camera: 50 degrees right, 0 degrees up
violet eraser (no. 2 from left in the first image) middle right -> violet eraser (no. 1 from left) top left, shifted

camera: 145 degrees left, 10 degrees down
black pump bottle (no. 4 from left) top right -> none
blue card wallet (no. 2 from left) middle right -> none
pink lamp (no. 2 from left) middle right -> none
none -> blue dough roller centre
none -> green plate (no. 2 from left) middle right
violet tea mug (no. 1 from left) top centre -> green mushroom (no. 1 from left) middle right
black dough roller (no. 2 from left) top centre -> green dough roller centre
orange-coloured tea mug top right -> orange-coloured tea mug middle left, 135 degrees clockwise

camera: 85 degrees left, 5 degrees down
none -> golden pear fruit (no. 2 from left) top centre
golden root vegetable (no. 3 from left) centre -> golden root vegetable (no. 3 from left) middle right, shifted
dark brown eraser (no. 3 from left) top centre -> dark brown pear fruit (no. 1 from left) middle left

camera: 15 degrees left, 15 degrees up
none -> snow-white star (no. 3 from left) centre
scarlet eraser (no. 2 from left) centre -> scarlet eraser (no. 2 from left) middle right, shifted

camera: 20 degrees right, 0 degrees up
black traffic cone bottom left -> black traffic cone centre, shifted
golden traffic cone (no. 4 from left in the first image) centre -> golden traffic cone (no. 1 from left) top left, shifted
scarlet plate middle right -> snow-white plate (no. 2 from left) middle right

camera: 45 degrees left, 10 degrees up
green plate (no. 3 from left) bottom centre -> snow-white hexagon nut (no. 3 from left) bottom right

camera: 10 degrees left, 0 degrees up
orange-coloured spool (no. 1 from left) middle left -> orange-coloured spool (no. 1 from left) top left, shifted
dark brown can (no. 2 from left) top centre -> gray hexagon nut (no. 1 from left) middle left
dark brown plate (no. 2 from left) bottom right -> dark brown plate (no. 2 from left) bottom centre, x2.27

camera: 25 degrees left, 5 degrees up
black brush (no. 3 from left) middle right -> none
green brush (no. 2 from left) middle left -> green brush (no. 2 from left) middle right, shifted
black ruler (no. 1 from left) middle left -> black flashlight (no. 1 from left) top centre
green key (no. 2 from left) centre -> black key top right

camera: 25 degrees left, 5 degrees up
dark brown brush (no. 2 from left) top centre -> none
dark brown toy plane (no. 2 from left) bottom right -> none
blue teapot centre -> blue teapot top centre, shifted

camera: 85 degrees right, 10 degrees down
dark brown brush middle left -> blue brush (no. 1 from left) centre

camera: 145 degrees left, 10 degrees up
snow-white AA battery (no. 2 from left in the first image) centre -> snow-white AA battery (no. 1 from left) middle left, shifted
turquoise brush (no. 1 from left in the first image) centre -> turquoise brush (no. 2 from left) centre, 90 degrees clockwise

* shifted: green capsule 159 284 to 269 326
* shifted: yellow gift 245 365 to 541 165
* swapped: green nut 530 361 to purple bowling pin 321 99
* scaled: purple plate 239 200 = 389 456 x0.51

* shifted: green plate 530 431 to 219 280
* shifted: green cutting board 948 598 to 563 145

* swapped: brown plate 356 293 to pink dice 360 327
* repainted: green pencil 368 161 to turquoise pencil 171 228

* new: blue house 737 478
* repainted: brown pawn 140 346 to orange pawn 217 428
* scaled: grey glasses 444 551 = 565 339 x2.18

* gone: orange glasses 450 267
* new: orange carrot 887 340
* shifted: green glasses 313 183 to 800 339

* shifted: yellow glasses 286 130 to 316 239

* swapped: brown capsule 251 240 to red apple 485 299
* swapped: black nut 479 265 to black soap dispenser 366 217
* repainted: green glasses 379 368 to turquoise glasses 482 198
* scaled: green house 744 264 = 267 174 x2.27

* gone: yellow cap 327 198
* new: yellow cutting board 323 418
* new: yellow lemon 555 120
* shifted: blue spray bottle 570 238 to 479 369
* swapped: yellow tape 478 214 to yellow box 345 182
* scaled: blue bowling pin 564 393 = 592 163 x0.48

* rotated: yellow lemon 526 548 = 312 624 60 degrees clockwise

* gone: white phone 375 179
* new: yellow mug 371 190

━━━━━━━━━━━━━━━━━━━━

Your task is to return all of the material exactly.

● Response
camera: 50 degrees right, 0 degrees up
violet eraser (no. 2 from left in the first image) middle right -> violet eraser (no. 1 from left) top left, shifted

camera: 145 degrees left, 10 degrees down
black pump bottle (no. 4 from left) top right -> none
blue card wallet (no. 2 from left) middle right -> none
pink lamp (no. 2 from left) middle right -> none
none -> blue dough roller centre
none -> green plate (no. 2 from left) middle right
violet tea mug (no. 1 from left) top centre -> green mushroom (no. 1 from left) middle right
black dough roller (no. 2 from left) top centre -> green dough roller centre
orange-coloured tea mug top right -> orange-coloured tea mug middle left, 135 degrees clockwise

camera: 85 degrees left, 5 degrees down
none -> golden pear fruit (no. 2 from left) top centre
golden root vegetable (no. 3 from left) centre -> golden root vegetable (no. 3 from left) middle right, shifted
dark brown eraser (no. 3 from left) top centre -> dark brown pear fruit (no. 1 from left) middle left

camera: 15 degrees left, 15 degrees up
none -> snow-white star (no. 3 from left) centre
scarlet eraser (no. 2 from left) centre -> scarlet eraser (no. 2 from left) middle right, shifted

camera: 20 degrees right, 0 degrees up
black traffic cone bottom left -> black traffic cone centre, shifted
golden traffic cone (no. 4 from left in the first image) centre -> golden traffic cone (no. 1 from left) top left, shifted
scarlet plate middle right -> snow-white plate (no. 2 from left) middle right

camera: 45 degrees left, 10 degrees up
green plate (no. 3 from left) bottom centre -> snow-white hexagon nut (no. 3 from left) bottom right

camera: 10 degrees left, 0 degrees up
orange-coloured spool (no. 1 from left) middle left -> orange-coloured spool (no. 1 from left) top left, shifted
dark brown can (no. 2 from left) top centre -> gray hexagon nut (no. 1 from left) middle left
dark brown plate (no. 2 from left) bottom right -> dark brown plate (no. 2 from left) bottom centre, x2.27

camera: 25 degrees left, 5 degrees up
black brush (no. 3 from left) middle right -> none
green brush (no. 2 from left) middle left -> green brush (no. 2 from left) middle right, shifted
black ruler (no. 1 from left) middle left -> black flashlight (no. 1 from left) top centre
green key (no. 2 from left) centre -> black key top right

camera: 25 degrees left, 5 degrees up
dark brown brush (no. 2 from left) top centre -> none
dark brown toy plane (no. 2 from left) bottom right -> none
blue teapot centre -> blue teapot top centre, shifted

camera: 85 degrees right, 10 degrees down
dark brown brush middle left -> blue brush (no. 1 from left) centre

camera: 145 degrees left, 10 degrees up
snow-white AA battery (no. 2 from left in the first image) centre -> snow-white AA battery (no. 1 from left) middle left, shifted
turquoise brush (no. 1 from left in the first image) centre -> turquoise brush (no. 2 from left) centre, 90 degrees clockwise

* shifted: green capsule 159 284 to 269 326
* shifted: yellow gift 245 365 to 541 165
* swapped: green nut 530 361 to purple bowling pin 321 99
* scaled: purple plate 239 200 = 389 456 x0.51

* shifted: green plate 530 431 to 219 280
* shifted: green cutting board 948 598 to 563 145

* swapped: brown plate 356 293 to pink dice 360 327
* repainted: green pencil 368 161 to turquoise pencil 171 228

* new: blue house 737 478
* repainted: brown pawn 140 346 to orange pawn 217 428
* scaled: grey glasses 444 551 = 565 339 x2.18

* gone: orange glasses 450 267
* new: orange carrot 887 340
* shifted: green glasses 313 183 to 800 339

* shifted: yellow glasses 286 130 to 316 239

* swapped: brown capsule 251 240 to red apple 485 299
* swapped: black nut 479 265 to black soap dispenser 366 217
* repainted: green glasses 379 368 to turquoise glasses 482 198
* scaled: green house 744 264 = 267 174 x2.27

* gone: yellow cap 327 198
* new: yellow cutting board 323 418
* new: yellow lemon 555 120
* shifted: blue spray bottle 570 238 to 479 369
* swapped: yellow tape 478 214 to yellow box 345 182
* scaled: blue bowling pin 564 393 = 592 163 x0.48

* rotated: yellow lemon 526 548 = 312 624 60 degrees clockwise

* gone: white phone 375 179
* new: yellow mug 371 190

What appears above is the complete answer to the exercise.